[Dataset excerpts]
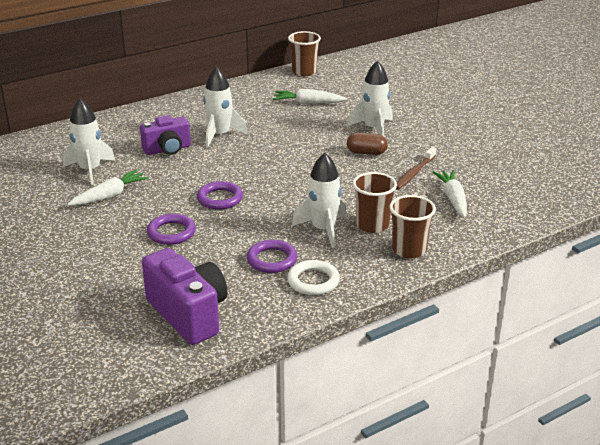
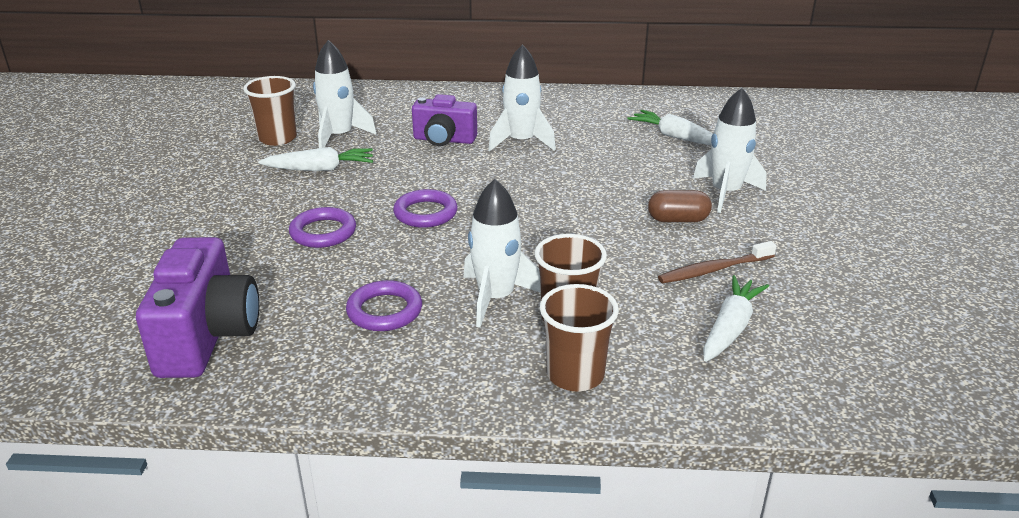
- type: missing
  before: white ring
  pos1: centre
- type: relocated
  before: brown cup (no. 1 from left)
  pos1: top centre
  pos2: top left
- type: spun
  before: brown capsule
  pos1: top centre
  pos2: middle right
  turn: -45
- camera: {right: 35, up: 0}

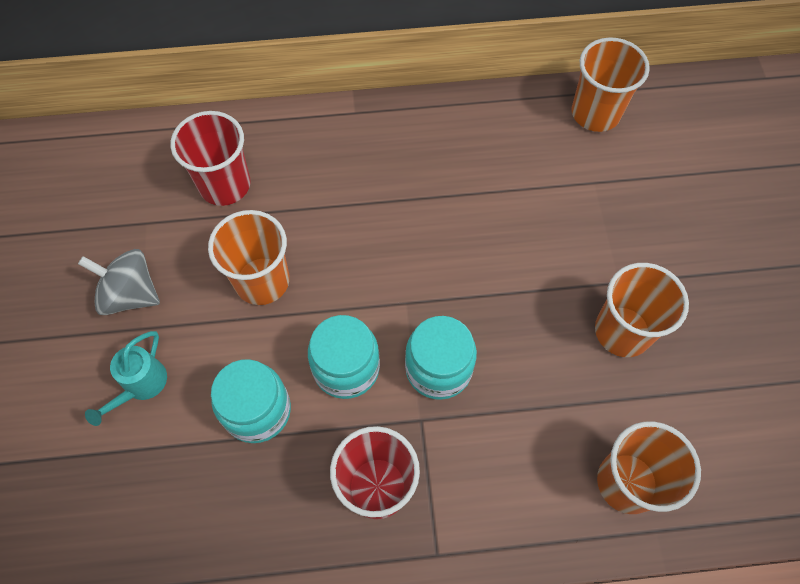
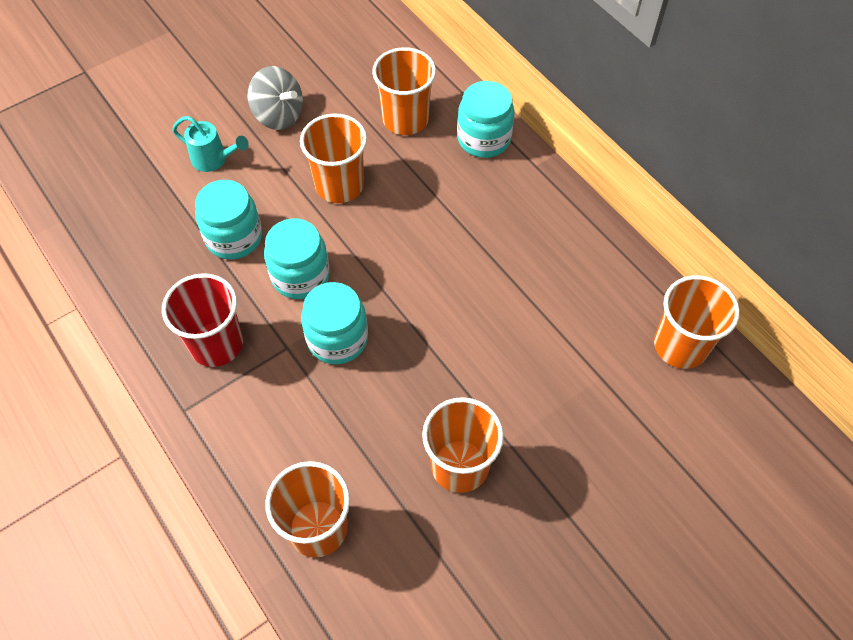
- type: appeared
  after: turquoise jar (no. 4 from left)
  pos2: top centre
- type: colour
  before: red cup (no. 1 from left)
  after: orange cup (no. 3 from left)
  pos1: top left
  pos2: top centre
- type: spun
  before: grey spinning top
  pos1: middle left
  pos2: top left
  turn: 135
- type: spun
  before: turquoise watering can
  pos1: middle left
  pos2: top left
  turn: -150
- camera: {right: 60, up: -5}

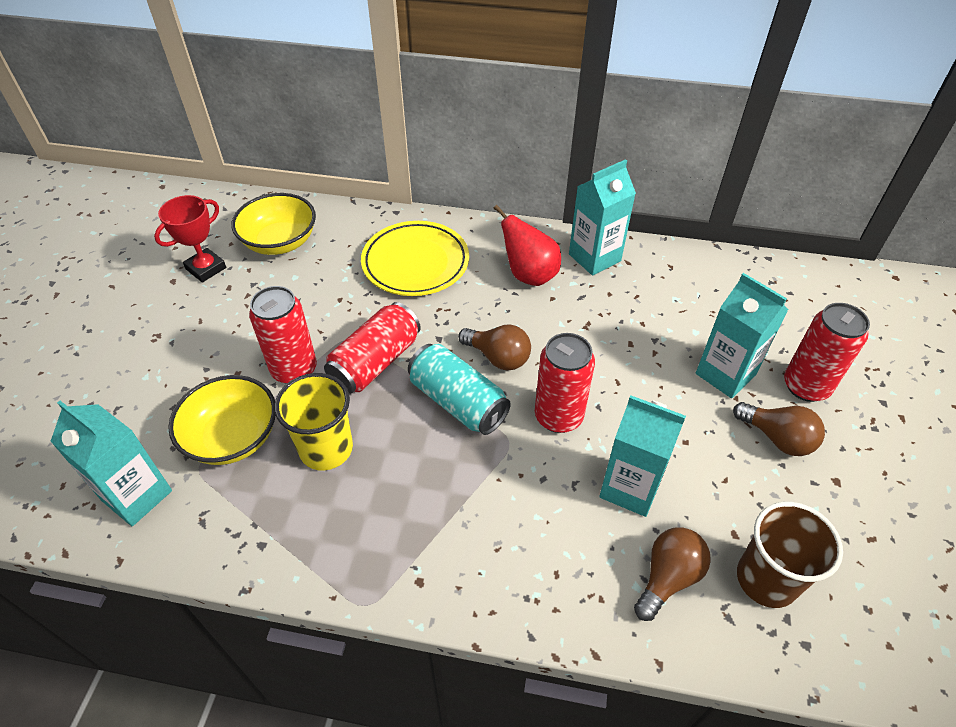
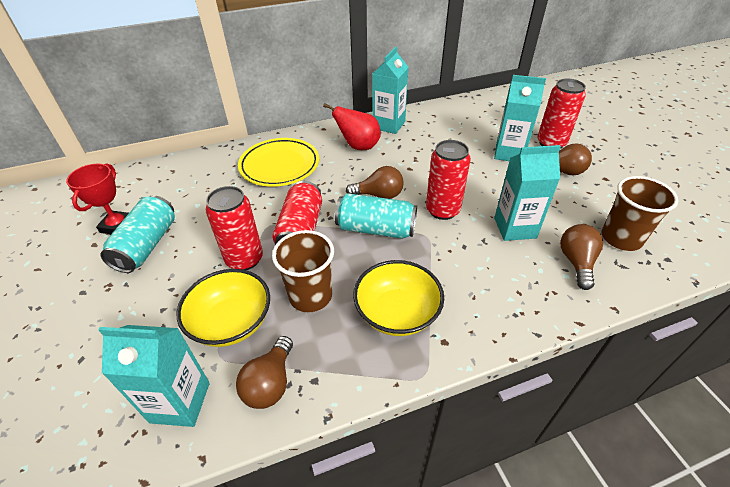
- type: appeared
  after: turquoise can (no. 1 from left)
  pos2: middle left
- type: appeared
  after: brown light bulb (no. 1 from left)
  pos2: bottom centre
- type: relocated
  before: yellow bowl (no. 2 from left)
  pos1: top left
  pos2: centre
- type: colour
  before: yellow cup
  after: brown cup (no. 1 from left)
  pos1: middle left
  pos2: centre
- camera: {right: -30, up: -5}

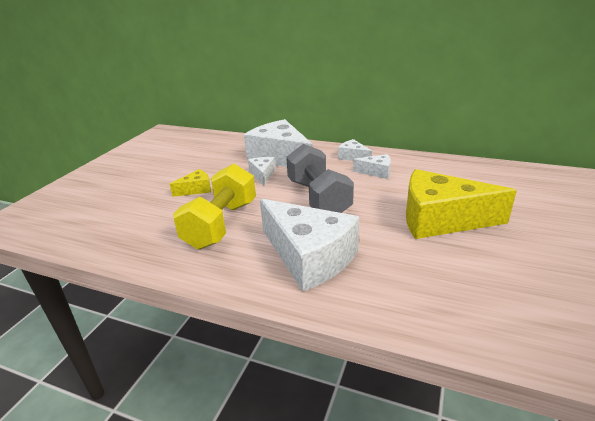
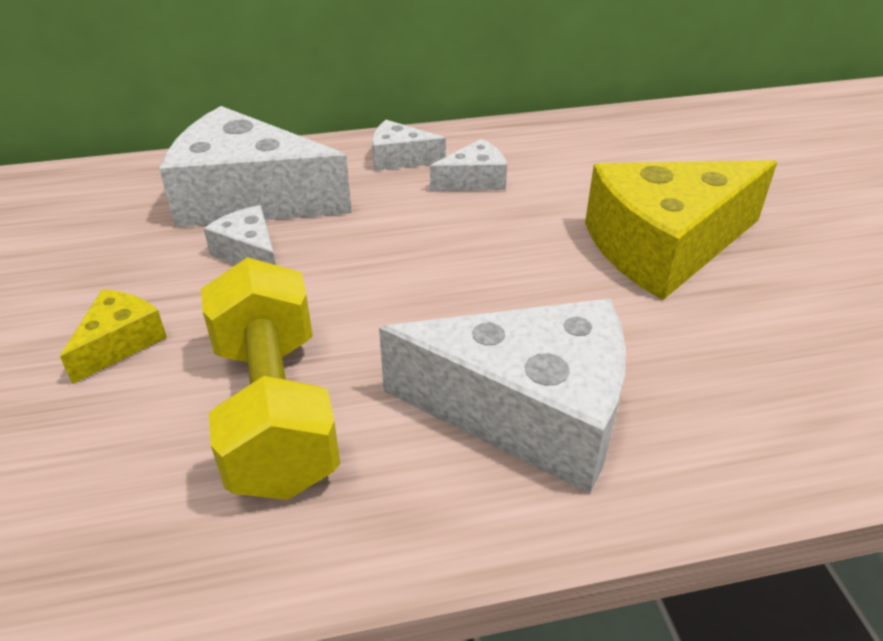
- type: missing
  before: grey dumbbell
  pos1: centre
- camera: {right: -35, up: 10}

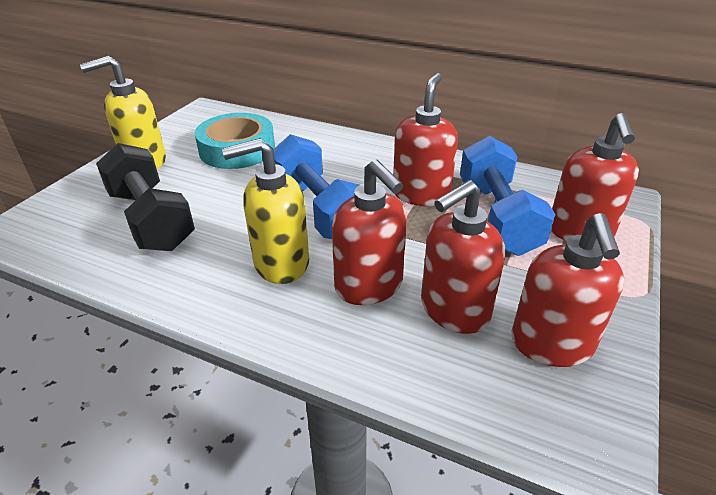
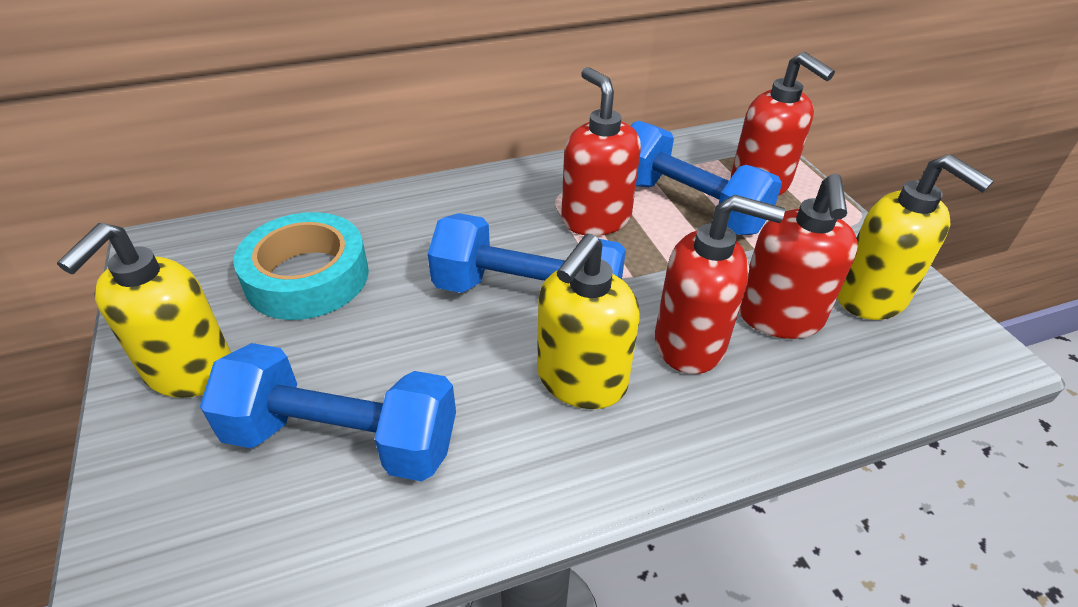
- type: colour
  before: black dumbbell
  after: blue dumbbell (no. 1 from left)
  pos1: middle left
  pos2: bottom left
- type: colour
  before: red soap dispenser (no. 4 from left)
  after: yellow soap dispenser (no. 3 from left)
  pos1: middle right
  pos2: middle right
- camera: {right: -45, up: 5}

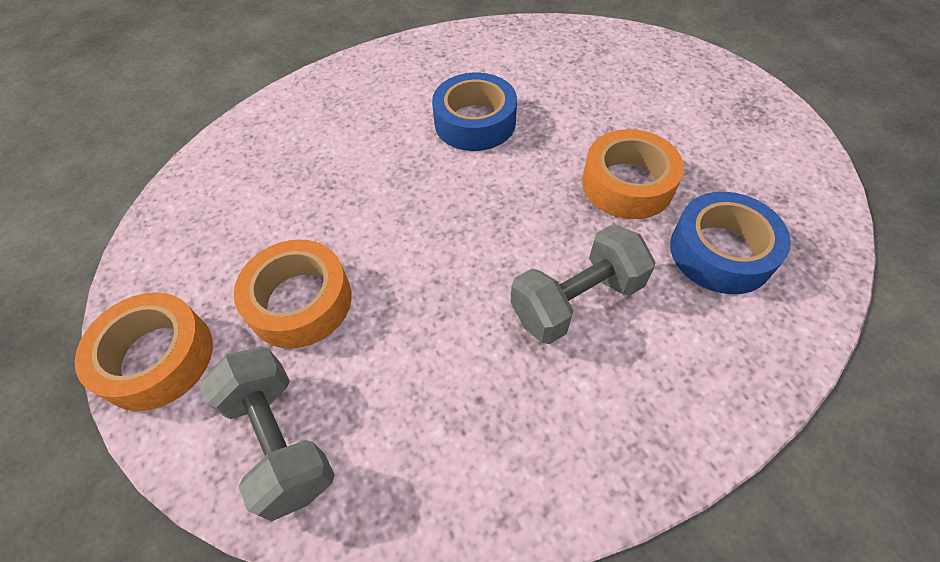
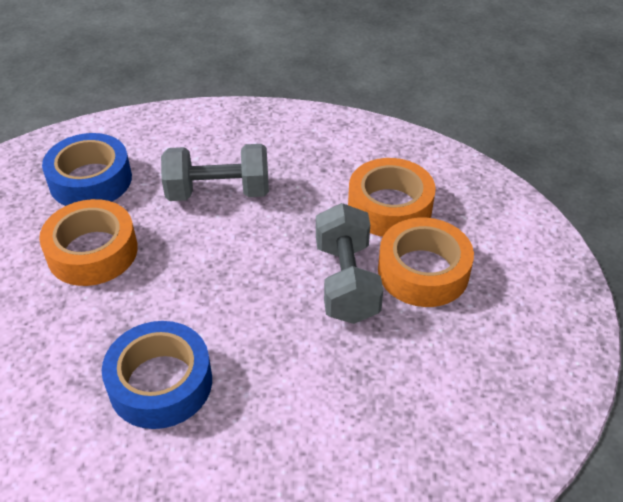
- type: relocated
  before: orange tape (no. 1 from left in the first image)
  after: orange tape (no. 2 from left)
  pos1: middle left
  pos2: centre
- type: relocated
  before: grey dumbbell (no. 1 from left in the first image)
  after: grey dumbbell (no. 2 from left)
  pos1: bottom left
  pos2: centre
- camera: {right: -155, up: -10}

EXERCISE DETAILS :: Your job is to copy each entry exactly as written; the pictures do not go in.

ANSWER FOR THE TASK ::
- type: missing
  before: white ring
  pos1: centre
- type: relocated
  before: brown cup (no. 1 from left)
  pos1: top centre
  pos2: top left
- type: spun
  before: brown capsule
  pos1: top centre
  pos2: middle right
  turn: -45
- camera: {right: 35, up: 0}

- type: appeared
  after: turquoise jar (no. 4 from left)
  pos2: top centre
- type: colour
  before: red cup (no. 1 from left)
  after: orange cup (no. 3 from left)
  pos1: top left
  pos2: top centre
- type: spun
  before: grey spinning top
  pos1: middle left
  pos2: top left
  turn: 135
- type: spun
  before: turquoise watering can
  pos1: middle left
  pos2: top left
  turn: -150
- camera: {right: 60, up: -5}

- type: appeared
  after: turquoise can (no. 1 from left)
  pos2: middle left
- type: appeared
  after: brown light bulb (no. 1 from left)
  pos2: bottom centre
- type: relocated
  before: yellow bowl (no. 2 from left)
  pos1: top left
  pos2: centre
- type: colour
  before: yellow cup
  after: brown cup (no. 1 from left)
  pos1: middle left
  pos2: centre
- camera: {right: -30, up: -5}

- type: missing
  before: grey dumbbell
  pos1: centre
- camera: {right: -35, up: 10}

- type: colour
  before: black dumbbell
  after: blue dumbbell (no. 1 from left)
  pos1: middle left
  pos2: bottom left
- type: colour
  before: red soap dispenser (no. 4 from left)
  after: yellow soap dispenser (no. 3 from left)
  pos1: middle right
  pos2: middle right
- camera: {right: -45, up: 5}

- type: relocated
  before: orange tape (no. 1 from left in the first image)
  after: orange tape (no. 2 from left)
  pos1: middle left
  pos2: centre
- type: relocated
  before: grey dumbbell (no. 1 from left in the first image)
  after: grey dumbbell (no. 2 from left)
  pos1: bottom left
  pos2: centre
- camera: {right: -155, up: -10}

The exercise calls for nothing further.